=== WORK REQUEST ===
Starting at the top of the entries below, print each line exactly until the line with "[423, 140, 471, 226] (first image)" has been printed too.

=== INPUT MATERIAL ===
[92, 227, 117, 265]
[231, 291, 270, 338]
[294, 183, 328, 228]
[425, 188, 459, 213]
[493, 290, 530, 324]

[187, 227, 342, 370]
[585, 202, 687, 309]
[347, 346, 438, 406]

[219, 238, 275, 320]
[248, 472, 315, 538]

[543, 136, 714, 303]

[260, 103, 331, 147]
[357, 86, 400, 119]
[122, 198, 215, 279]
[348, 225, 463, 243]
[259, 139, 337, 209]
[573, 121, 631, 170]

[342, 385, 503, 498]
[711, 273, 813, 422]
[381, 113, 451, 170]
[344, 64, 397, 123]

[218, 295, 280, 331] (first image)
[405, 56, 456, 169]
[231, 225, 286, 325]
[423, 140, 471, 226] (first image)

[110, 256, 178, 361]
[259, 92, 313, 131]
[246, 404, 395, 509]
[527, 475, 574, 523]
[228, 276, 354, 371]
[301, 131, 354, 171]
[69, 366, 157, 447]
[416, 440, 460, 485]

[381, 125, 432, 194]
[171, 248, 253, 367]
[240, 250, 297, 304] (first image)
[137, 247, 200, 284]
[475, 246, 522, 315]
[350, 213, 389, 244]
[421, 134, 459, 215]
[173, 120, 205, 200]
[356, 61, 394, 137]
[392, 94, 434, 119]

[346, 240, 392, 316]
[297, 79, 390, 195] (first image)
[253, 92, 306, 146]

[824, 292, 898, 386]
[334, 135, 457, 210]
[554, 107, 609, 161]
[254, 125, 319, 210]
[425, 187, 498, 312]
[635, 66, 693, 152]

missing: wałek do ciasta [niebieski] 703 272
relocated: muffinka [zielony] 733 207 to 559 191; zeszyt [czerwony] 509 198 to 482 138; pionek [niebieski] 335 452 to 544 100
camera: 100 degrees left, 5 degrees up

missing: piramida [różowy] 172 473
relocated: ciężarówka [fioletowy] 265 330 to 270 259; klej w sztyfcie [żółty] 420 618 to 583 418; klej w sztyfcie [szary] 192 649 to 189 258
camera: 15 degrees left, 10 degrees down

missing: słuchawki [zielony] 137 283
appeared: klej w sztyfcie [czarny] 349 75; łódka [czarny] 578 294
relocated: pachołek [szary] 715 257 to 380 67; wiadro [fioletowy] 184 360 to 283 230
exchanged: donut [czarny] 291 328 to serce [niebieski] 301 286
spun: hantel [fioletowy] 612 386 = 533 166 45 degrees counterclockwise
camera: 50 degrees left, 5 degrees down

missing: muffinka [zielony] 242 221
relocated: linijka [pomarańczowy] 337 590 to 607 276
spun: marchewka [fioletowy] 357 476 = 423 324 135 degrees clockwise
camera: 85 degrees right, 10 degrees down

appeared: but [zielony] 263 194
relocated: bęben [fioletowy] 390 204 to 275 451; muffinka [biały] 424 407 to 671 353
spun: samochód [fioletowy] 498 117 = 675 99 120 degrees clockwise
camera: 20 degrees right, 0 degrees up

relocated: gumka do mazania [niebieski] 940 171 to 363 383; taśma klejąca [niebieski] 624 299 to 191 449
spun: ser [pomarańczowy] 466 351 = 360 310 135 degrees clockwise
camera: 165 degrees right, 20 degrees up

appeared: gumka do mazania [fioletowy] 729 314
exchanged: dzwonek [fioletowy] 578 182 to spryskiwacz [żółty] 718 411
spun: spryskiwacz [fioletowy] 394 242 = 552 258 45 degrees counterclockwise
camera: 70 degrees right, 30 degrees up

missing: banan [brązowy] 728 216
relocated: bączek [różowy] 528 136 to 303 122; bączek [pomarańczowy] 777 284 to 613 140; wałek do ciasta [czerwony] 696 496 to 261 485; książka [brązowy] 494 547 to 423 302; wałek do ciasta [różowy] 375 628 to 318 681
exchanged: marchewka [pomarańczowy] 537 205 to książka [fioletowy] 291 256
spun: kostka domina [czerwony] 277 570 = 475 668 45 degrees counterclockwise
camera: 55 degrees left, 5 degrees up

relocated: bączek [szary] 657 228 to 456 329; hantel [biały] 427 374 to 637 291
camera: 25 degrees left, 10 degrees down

=== WRITTEN ANSWER ===
[92, 227, 117, 265]
[231, 291, 270, 338]
[294, 183, 328, 228]
[425, 188, 459, 213]
[493, 290, 530, 324]

[187, 227, 342, 370]
[585, 202, 687, 309]
[347, 346, 438, 406]

[219, 238, 275, 320]
[248, 472, 315, 538]

[543, 136, 714, 303]

[260, 103, 331, 147]
[357, 86, 400, 119]
[122, 198, 215, 279]
[348, 225, 463, 243]
[259, 139, 337, 209]
[573, 121, 631, 170]

[342, 385, 503, 498]
[711, 273, 813, 422]
[381, 113, 451, 170]
[344, 64, 397, 123]

[218, 295, 280, 331] (first image)
[405, 56, 456, 169]
[231, 225, 286, 325]
[423, 140, 471, 226] (first image)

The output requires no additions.